Task directions: Top to bottom, every record is to be copied word for word.

___ Input data

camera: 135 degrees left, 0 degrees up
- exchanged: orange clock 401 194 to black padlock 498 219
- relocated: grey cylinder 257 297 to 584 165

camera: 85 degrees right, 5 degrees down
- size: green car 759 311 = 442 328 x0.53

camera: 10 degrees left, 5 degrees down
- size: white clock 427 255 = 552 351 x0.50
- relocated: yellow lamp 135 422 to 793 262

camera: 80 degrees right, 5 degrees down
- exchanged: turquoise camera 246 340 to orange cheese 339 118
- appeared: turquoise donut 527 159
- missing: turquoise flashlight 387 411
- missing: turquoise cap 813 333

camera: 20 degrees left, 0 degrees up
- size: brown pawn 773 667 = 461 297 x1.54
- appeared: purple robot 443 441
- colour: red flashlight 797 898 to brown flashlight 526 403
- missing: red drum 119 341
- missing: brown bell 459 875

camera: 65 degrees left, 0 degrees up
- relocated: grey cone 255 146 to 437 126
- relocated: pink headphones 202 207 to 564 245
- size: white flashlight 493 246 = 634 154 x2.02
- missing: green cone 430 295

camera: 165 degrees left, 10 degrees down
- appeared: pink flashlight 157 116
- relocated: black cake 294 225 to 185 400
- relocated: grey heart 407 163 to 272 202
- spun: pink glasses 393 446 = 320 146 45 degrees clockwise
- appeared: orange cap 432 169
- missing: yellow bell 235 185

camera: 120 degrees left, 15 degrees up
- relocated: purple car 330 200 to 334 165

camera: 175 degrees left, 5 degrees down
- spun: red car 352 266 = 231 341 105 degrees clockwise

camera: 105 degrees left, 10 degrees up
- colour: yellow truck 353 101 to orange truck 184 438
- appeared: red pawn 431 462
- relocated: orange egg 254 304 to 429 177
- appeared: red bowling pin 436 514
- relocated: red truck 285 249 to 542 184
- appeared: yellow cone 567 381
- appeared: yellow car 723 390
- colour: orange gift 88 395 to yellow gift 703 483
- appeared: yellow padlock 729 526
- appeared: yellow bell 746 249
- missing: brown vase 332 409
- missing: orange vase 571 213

______

Output of the exercise:
camera: 135 degrees left, 0 degrees up
- exchanged: orange clock 401 194 to black padlock 498 219
- relocated: grey cylinder 257 297 to 584 165

camera: 85 degrees right, 5 degrees down
- size: green car 759 311 = 442 328 x0.53

camera: 10 degrees left, 5 degrees down
- size: white clock 427 255 = 552 351 x0.50
- relocated: yellow lamp 135 422 to 793 262

camera: 80 degrees right, 5 degrees down
- exchanged: turquoise camera 246 340 to orange cheese 339 118
- appeared: turquoise donut 527 159
- missing: turquoise flashlight 387 411
- missing: turquoise cap 813 333

camera: 20 degrees left, 0 degrees up
- size: brown pawn 773 667 = 461 297 x1.54
- appeared: purple robot 443 441
- colour: red flashlight 797 898 to brown flashlight 526 403
- missing: red drum 119 341
- missing: brown bell 459 875

camera: 65 degrees left, 0 degrees up
- relocated: grey cone 255 146 to 437 126
- relocated: pink headphones 202 207 to 564 245
- size: white flashlight 493 246 = 634 154 x2.02
- missing: green cone 430 295

camera: 165 degrees left, 10 degrees down
- appeared: pink flashlight 157 116
- relocated: black cake 294 225 to 185 400
- relocated: grey heart 407 163 to 272 202
- spun: pink glasses 393 446 = 320 146 45 degrees clockwise
- appeared: orange cap 432 169
- missing: yellow bell 235 185

camera: 120 degrees left, 15 degrees up
- relocated: purple car 330 200 to 334 165

camera: 175 degrees left, 5 degrees down
- spun: red car 352 266 = 231 341 105 degrees clockwise

camera: 105 degrees left, 10 degrees up
- colour: yellow truck 353 101 to orange truck 184 438
- appeared: red pawn 431 462
- relocated: orange egg 254 304 to 429 177
- appeared: red bowling pin 436 514
- relocated: red truck 285 249 to 542 184
- appeared: yellow cone 567 381
- appeared: yellow car 723 390
- colour: orange gift 88 395 to yellow gift 703 483
- appeared: yellow padlock 729 526
- appeared: yellow bell 746 249
- missing: brown vase 332 409
- missing: orange vase 571 213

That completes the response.